The problem: Below are the records; repeat exactly their lines between the line holding "black line: (59, 145) -> (22, 158), moved" and the line holding "purple circle: (120, 681)", inclusive, skipping the pictures.

Records for this exercise:
%%

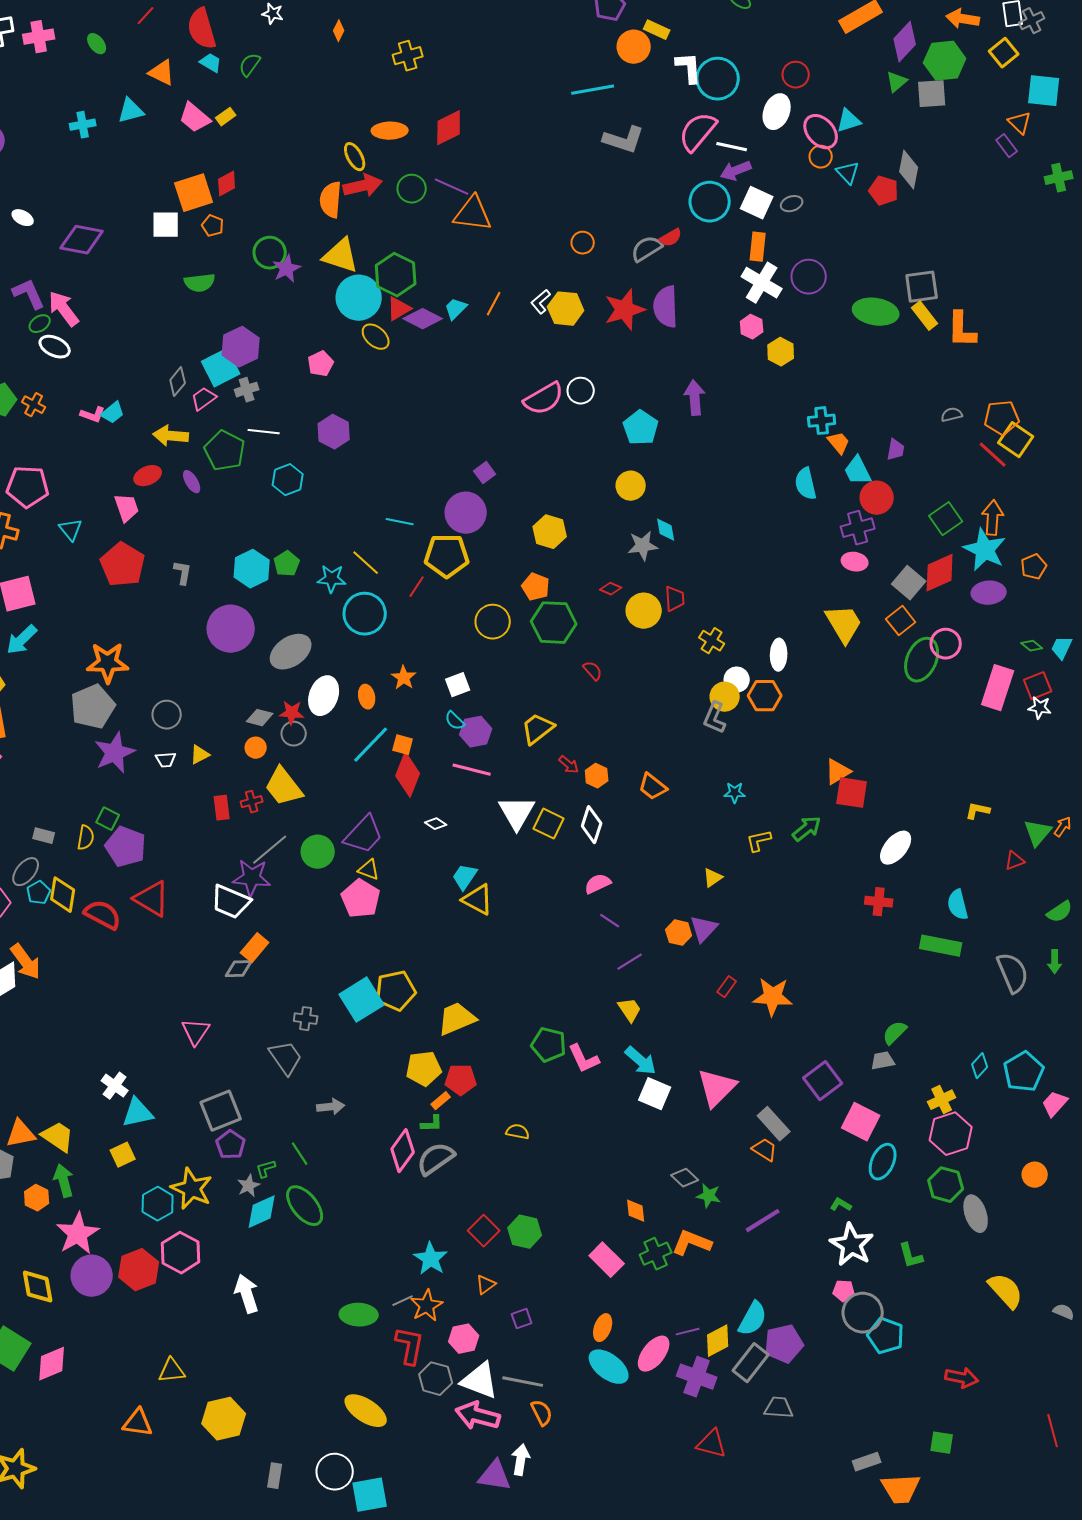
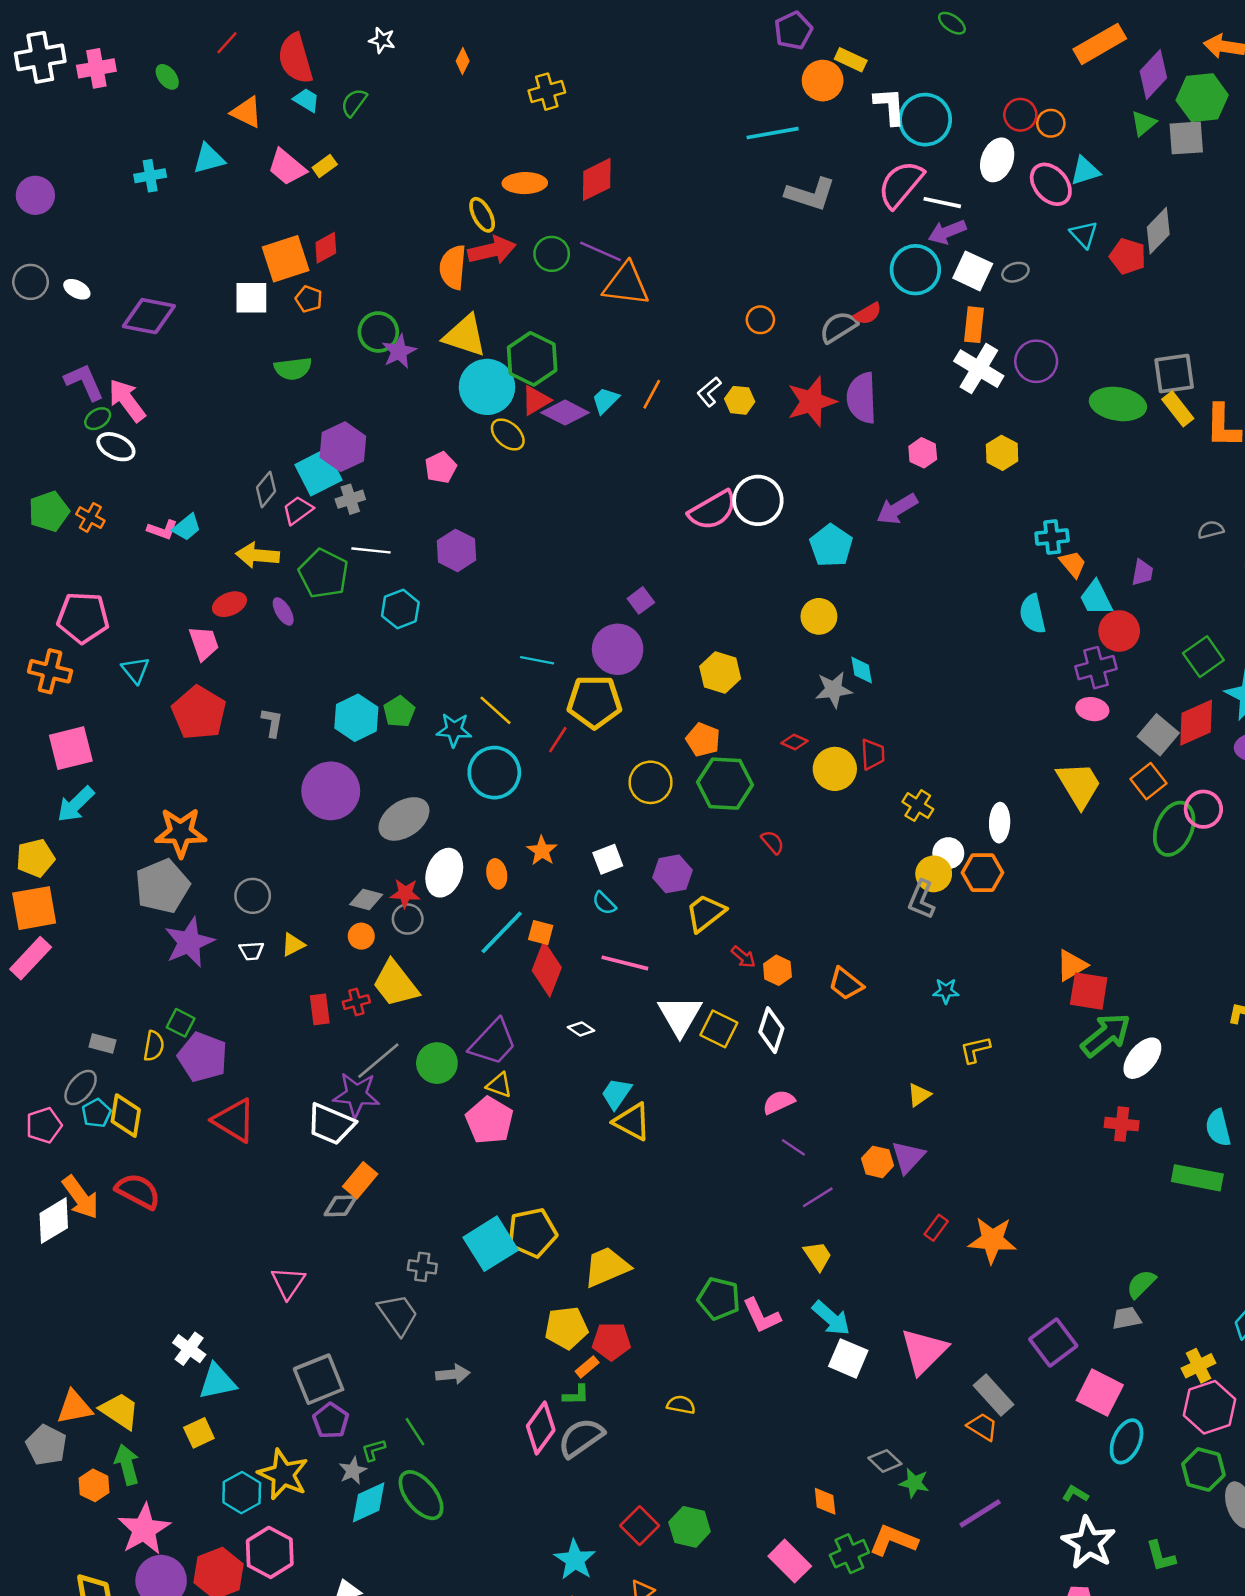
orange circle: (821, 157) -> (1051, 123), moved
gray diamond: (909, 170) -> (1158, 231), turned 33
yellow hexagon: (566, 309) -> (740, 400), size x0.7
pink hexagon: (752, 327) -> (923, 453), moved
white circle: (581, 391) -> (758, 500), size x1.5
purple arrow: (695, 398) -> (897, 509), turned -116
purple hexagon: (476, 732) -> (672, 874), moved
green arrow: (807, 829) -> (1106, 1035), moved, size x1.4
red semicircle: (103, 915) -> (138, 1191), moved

%%
%%

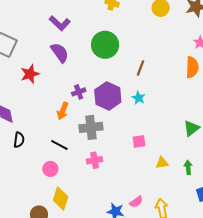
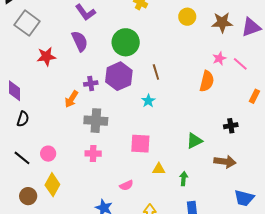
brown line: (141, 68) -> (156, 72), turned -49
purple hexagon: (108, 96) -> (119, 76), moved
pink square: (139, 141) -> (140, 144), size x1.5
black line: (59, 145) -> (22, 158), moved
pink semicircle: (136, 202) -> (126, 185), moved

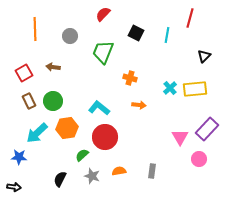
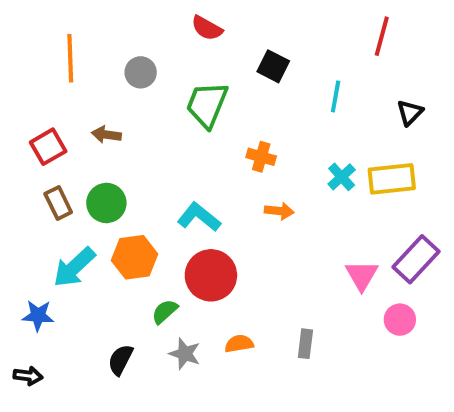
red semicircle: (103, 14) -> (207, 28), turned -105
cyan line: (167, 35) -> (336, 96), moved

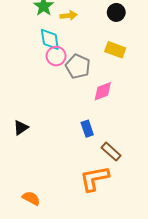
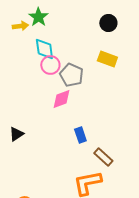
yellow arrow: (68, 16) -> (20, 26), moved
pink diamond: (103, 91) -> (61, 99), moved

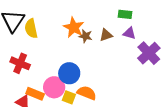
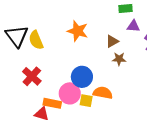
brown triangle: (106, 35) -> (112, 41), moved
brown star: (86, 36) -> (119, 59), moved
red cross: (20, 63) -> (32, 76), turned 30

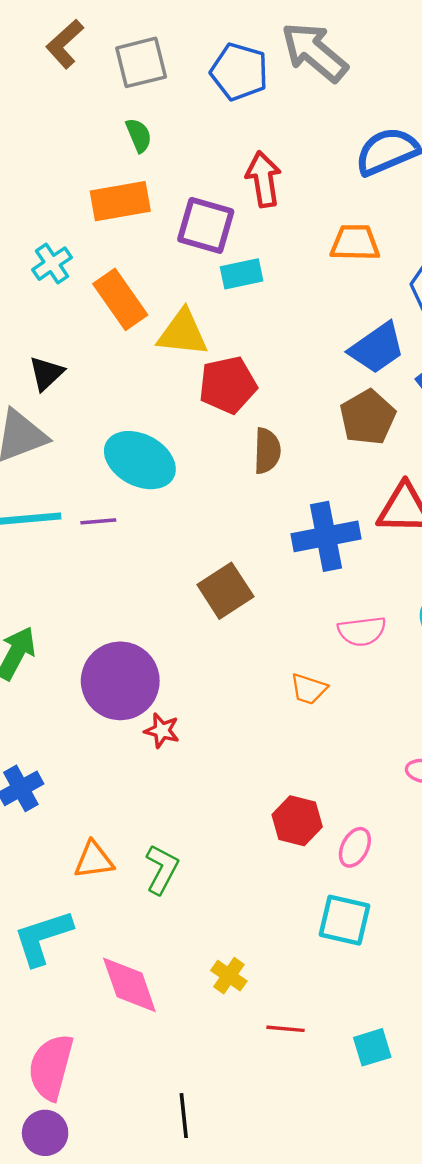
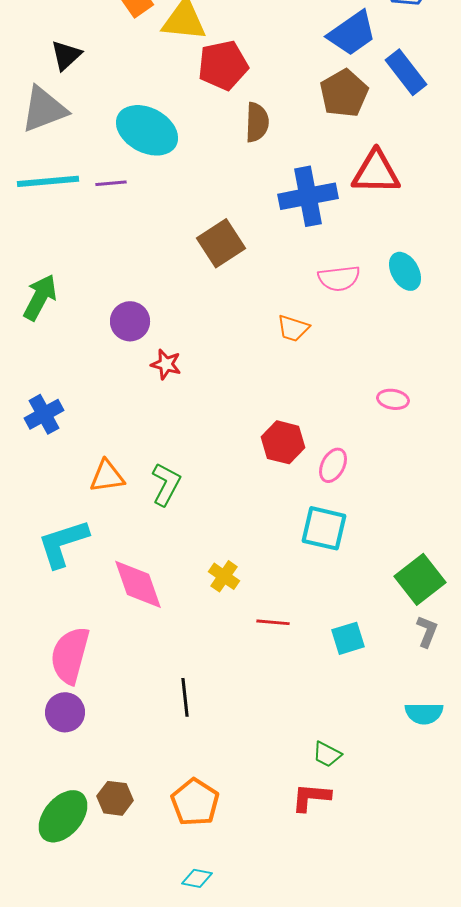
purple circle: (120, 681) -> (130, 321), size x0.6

%%
%%

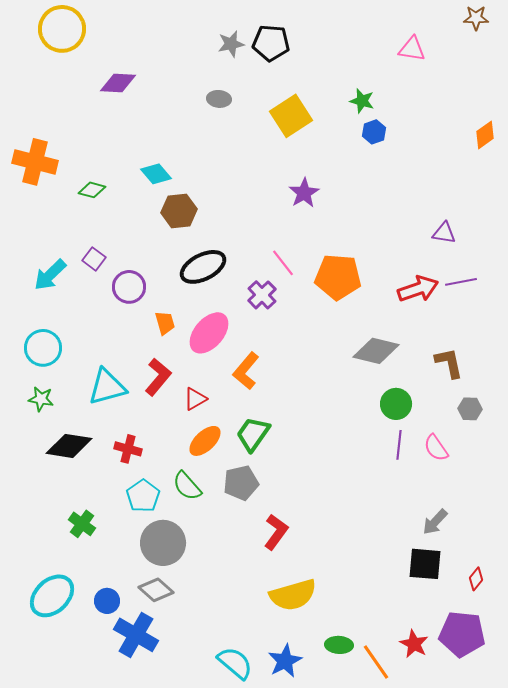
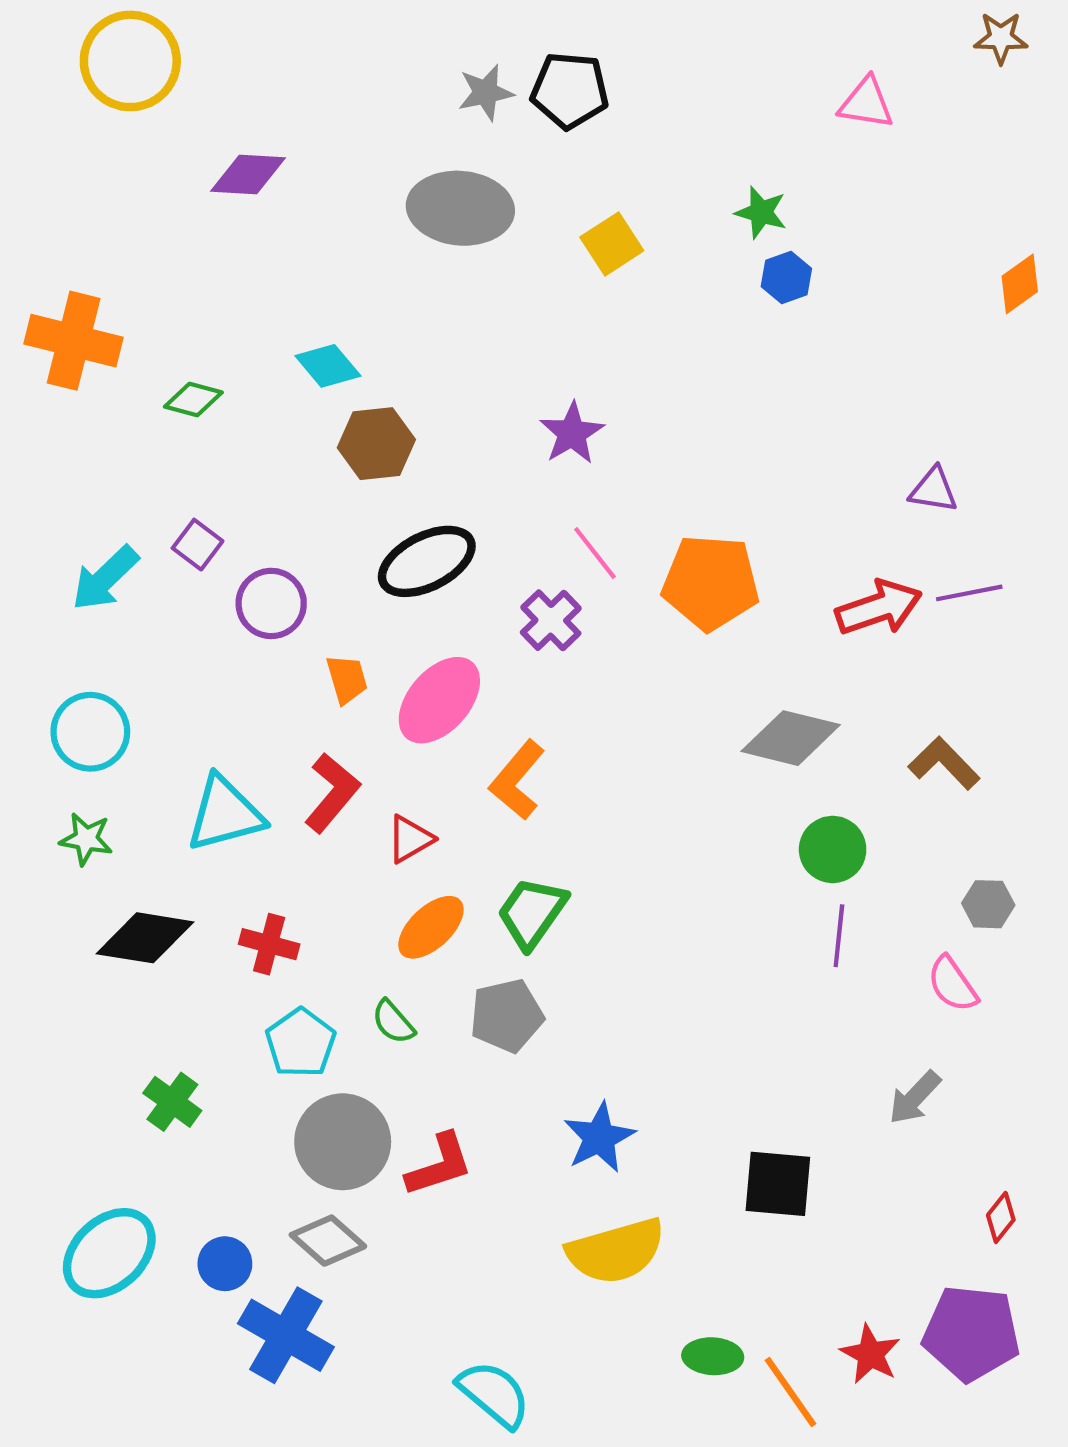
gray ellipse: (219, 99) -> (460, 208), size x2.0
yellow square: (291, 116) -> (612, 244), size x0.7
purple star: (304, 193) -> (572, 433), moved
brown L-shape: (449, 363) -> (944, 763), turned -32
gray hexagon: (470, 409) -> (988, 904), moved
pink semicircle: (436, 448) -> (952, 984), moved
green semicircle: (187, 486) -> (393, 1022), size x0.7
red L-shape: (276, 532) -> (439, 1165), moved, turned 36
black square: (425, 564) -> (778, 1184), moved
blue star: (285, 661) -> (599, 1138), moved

%%

Worked solution:
black line: (59, 145) -> (22, 158), moved
pink semicircle: (136, 202) -> (126, 185), moved

red semicircle: (103, 14) -> (207, 28), turned -105
cyan line: (167, 35) -> (336, 96), moved

yellow arrow: (68, 16) -> (20, 26), moved
pink diamond: (103, 91) -> (61, 99), moved

brown triangle: (106, 35) -> (112, 41), moved
brown star: (86, 36) -> (119, 59), moved
red cross: (20, 63) -> (32, 76), turned 30

purple circle: (120, 681) -> (130, 321), size x0.6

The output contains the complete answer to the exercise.